**Record list:**
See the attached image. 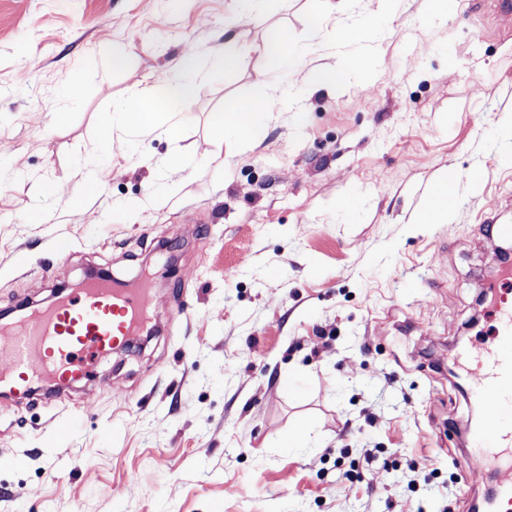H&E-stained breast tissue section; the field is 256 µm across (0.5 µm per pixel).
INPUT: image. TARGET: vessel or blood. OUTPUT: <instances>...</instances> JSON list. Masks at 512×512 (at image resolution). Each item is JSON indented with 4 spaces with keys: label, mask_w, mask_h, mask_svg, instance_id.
Wrapping results in <instances>:
<instances>
[{
    "label": "vessel or blood",
    "mask_w": 512,
    "mask_h": 512,
    "mask_svg": "<svg viewBox=\"0 0 512 512\" xmlns=\"http://www.w3.org/2000/svg\"><path fill=\"white\" fill-rule=\"evenodd\" d=\"M147 283L100 279L72 295L0 321V389L30 395L67 388L94 358L138 333L150 309ZM484 338L464 356L483 419L472 432V462L504 463L498 512H512V275L494 304Z\"/></svg>",
    "instance_id": "b4317fda"
}]
</instances>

**Set task:** Repeat exactly the lines above, starting with the line that contains "INPUT: image. TARGET: vessel" and ending with the last line, both included, and nothing else.

**Solution for this exercise:**
INPUT: image. TARGET: vessel or blood. OUTPUT: <instances>...</instances> JSON list. Masks at 512×512 (at image resolution). Each item is JSON indented with 4 spaces with keys: label, mask_w, mask_h, mask_svg, instance_id.
Wrapping results in <instances>:
<instances>
[{
    "label": "vessel or blood",
    "mask_w": 512,
    "mask_h": 512,
    "mask_svg": "<svg viewBox=\"0 0 512 512\" xmlns=\"http://www.w3.org/2000/svg\"><path fill=\"white\" fill-rule=\"evenodd\" d=\"M147 283L100 279L72 295L0 321V389L30 395L67 388L94 358L138 333L150 309ZM484 338L464 356L483 419L472 432V462L504 463L498 512H512V275L494 304Z\"/></svg>",
    "instance_id": "b4317fda"
}]
</instances>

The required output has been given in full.